EXERCISE BRIEF — Transcribe all the data below exactly, leaving its pictures out.

[Object tracking records]
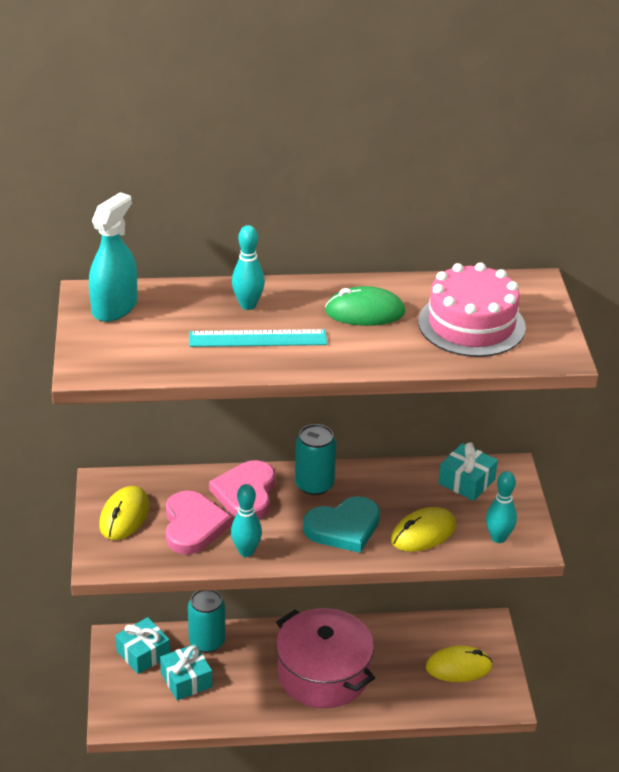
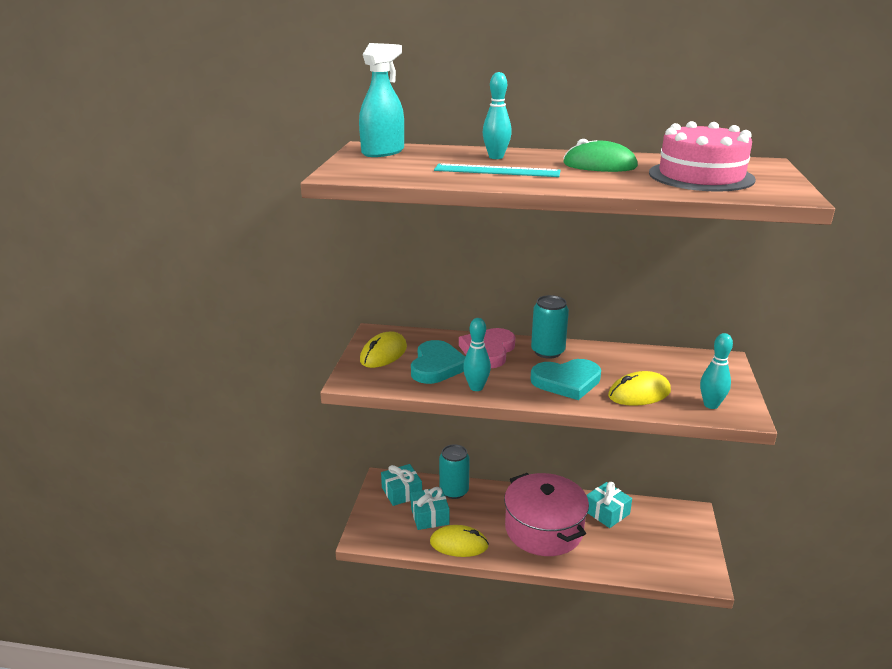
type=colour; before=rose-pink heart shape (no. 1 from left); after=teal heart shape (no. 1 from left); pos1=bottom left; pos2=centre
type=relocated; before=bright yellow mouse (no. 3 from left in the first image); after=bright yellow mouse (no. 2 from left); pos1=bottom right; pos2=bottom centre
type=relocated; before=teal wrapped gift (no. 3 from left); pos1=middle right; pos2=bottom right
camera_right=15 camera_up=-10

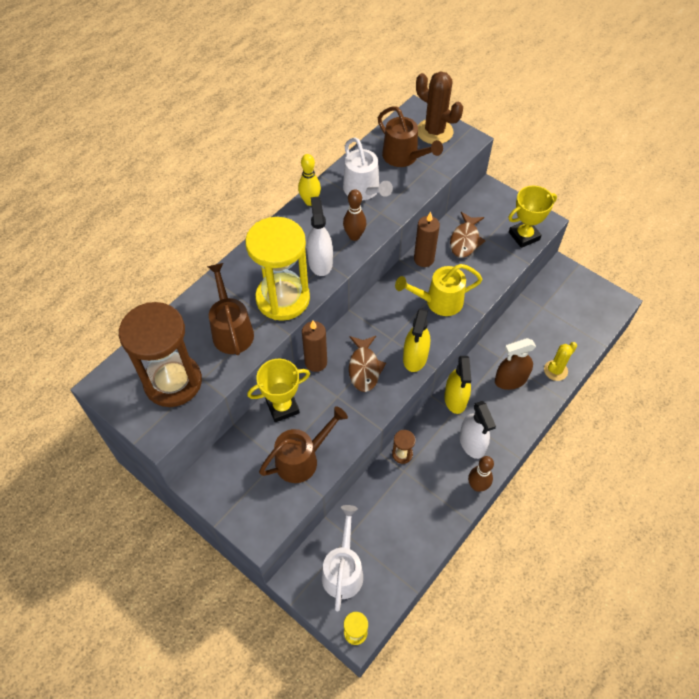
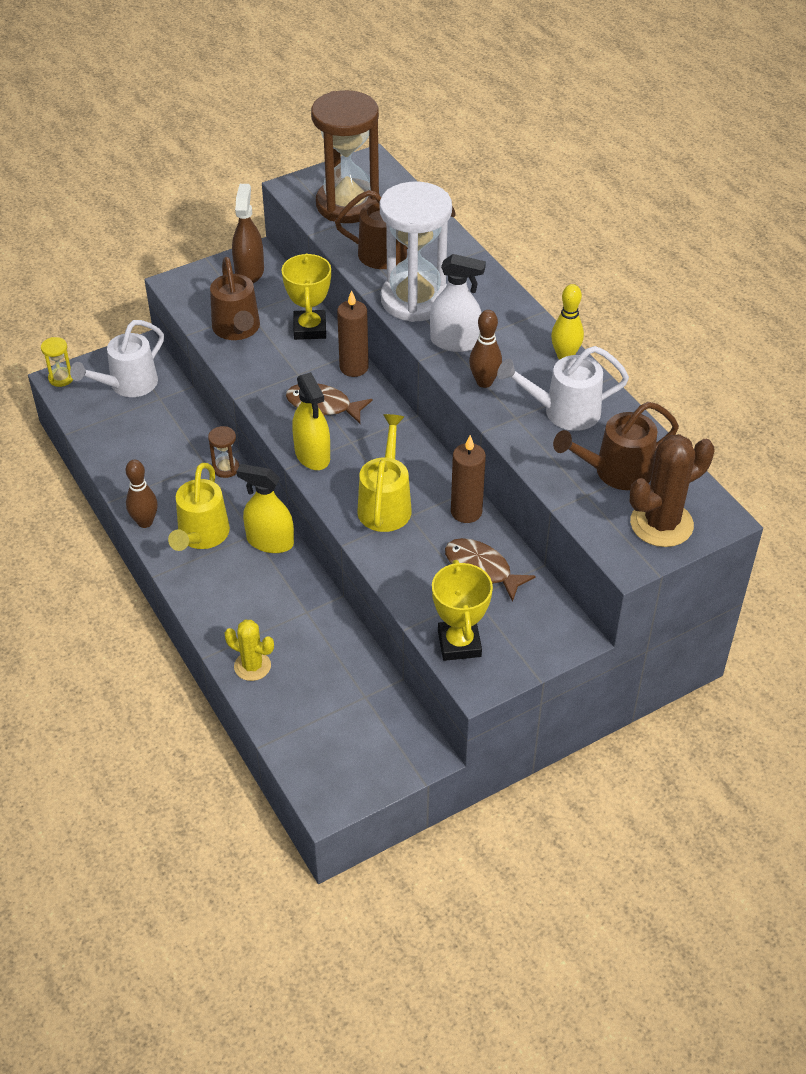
type=colour; before=bright yellow sandglass (no. 1 from left); after=pure white sandglass; pos1=centre; pos2=top centre
type=spun; before=pure white watering can (no. 1 from left); pos1=bottom centre; pos2=middle left; turn=105
type=spun; before=bright yellow spray bottle (no. 1 from left in the first image); pos1=centre; pos2=centre; turn=-150
type=exchanged; before=pure white spray bottle (no. 2 from left); after=bright yellow watering can (no. 1 from left); pos1=middle right; pos2=middle left
type=relocated; before=brown spray bottle; pos1=middle right; pos2=top left
type=spun; before=bright yellow cactus; pos1=middle right; pos2=middle left; turn=-45
camera_right=110 camera_up=-10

EXPECTED ANSWER —
type=colour; before=rose-pink heart shape (no. 1 from left); after=teal heart shape (no. 1 from left); pos1=bottom left; pos2=centre
type=relocated; before=bright yellow mouse (no. 3 from left in the first image); after=bright yellow mouse (no. 2 from left); pos1=bottom right; pos2=bottom centre
type=relocated; before=teal wrapped gift (no. 3 from left); pos1=middle right; pos2=bottom right
camera_right=15 camera_up=-10

type=colour; before=bright yellow sandglass (no. 1 from left); after=pure white sandglass; pos1=centre; pos2=top centre
type=spun; before=pure white watering can (no. 1 from left); pos1=bottom centre; pos2=middle left; turn=105
type=spun; before=bright yellow spray bottle (no. 1 from left in the first image); pos1=centre; pos2=centre; turn=-150
type=exchanged; before=pure white spray bottle (no. 2 from left); after=bright yellow watering can (no. 1 from left); pos1=middle right; pos2=middle left
type=relocated; before=brown spray bottle; pos1=middle right; pos2=top left
type=spun; before=bright yellow cactus; pos1=middle right; pos2=middle left; turn=-45
camera_right=110 camera_up=-10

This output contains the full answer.